WHAT YOU NEED TO DO - Copy out each line below containing "blue".

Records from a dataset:
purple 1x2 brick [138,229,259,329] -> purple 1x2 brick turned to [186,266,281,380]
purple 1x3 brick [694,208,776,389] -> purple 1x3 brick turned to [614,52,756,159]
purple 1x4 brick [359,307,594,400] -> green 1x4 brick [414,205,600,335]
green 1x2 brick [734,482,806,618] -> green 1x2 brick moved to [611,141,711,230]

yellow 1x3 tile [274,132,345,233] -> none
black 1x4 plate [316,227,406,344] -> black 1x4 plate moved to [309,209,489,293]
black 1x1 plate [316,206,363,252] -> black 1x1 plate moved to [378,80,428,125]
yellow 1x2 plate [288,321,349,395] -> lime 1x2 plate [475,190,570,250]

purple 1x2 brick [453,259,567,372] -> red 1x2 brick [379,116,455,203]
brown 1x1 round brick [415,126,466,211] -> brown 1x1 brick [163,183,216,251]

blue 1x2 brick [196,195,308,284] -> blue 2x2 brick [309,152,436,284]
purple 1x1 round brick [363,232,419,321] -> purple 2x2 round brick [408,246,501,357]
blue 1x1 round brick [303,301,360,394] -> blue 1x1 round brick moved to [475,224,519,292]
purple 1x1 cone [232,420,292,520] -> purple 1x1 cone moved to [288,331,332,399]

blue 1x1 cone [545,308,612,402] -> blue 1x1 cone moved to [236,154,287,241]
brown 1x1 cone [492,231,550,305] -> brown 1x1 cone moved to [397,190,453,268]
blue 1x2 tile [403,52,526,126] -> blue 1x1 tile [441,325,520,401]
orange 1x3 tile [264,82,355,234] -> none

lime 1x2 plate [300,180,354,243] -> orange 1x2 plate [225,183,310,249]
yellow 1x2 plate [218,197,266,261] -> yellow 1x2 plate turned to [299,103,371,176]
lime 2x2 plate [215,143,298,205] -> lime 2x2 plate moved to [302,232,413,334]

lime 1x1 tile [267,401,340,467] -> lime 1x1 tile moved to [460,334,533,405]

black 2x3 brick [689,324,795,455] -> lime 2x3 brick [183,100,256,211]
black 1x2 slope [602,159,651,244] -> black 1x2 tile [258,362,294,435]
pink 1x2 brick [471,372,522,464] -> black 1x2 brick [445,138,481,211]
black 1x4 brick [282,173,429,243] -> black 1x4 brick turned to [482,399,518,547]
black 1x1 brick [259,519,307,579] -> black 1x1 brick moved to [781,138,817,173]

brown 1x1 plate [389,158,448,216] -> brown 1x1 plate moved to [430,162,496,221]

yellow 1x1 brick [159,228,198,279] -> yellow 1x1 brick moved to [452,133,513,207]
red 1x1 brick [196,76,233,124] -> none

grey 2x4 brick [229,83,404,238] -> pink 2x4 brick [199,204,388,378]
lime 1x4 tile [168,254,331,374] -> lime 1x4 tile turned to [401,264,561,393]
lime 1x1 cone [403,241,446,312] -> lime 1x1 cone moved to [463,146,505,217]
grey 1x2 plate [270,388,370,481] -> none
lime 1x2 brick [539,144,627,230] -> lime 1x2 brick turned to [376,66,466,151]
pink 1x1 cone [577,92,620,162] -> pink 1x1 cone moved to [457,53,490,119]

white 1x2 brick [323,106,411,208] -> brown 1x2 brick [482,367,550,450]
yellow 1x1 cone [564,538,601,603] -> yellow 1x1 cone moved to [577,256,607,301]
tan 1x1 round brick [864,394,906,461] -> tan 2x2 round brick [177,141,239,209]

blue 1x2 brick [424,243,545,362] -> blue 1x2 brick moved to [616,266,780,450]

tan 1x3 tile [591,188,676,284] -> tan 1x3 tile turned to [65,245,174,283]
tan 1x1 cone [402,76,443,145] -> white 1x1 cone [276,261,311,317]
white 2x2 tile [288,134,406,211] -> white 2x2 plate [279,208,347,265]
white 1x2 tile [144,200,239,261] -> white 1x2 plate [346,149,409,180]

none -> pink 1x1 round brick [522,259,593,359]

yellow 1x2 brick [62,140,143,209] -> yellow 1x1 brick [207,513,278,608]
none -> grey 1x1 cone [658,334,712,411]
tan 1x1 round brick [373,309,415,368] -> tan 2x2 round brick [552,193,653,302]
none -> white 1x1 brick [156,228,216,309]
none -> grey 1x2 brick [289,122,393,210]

TASK ANSWER -
blue 1x2 brick [196,195,308,284] -> blue 2x2 brick [309,152,436,284]
blue 1x1 round brick [303,301,360,394] -> blue 1x1 round brick moved to [475,224,519,292]
blue 1x1 cone [545,308,612,402] -> blue 1x1 cone moved to [236,154,287,241]
blue 1x2 tile [403,52,526,126] -> blue 1x1 tile [441,325,520,401]
blue 1x2 brick [424,243,545,362] -> blue 1x2 brick moved to [616,266,780,450]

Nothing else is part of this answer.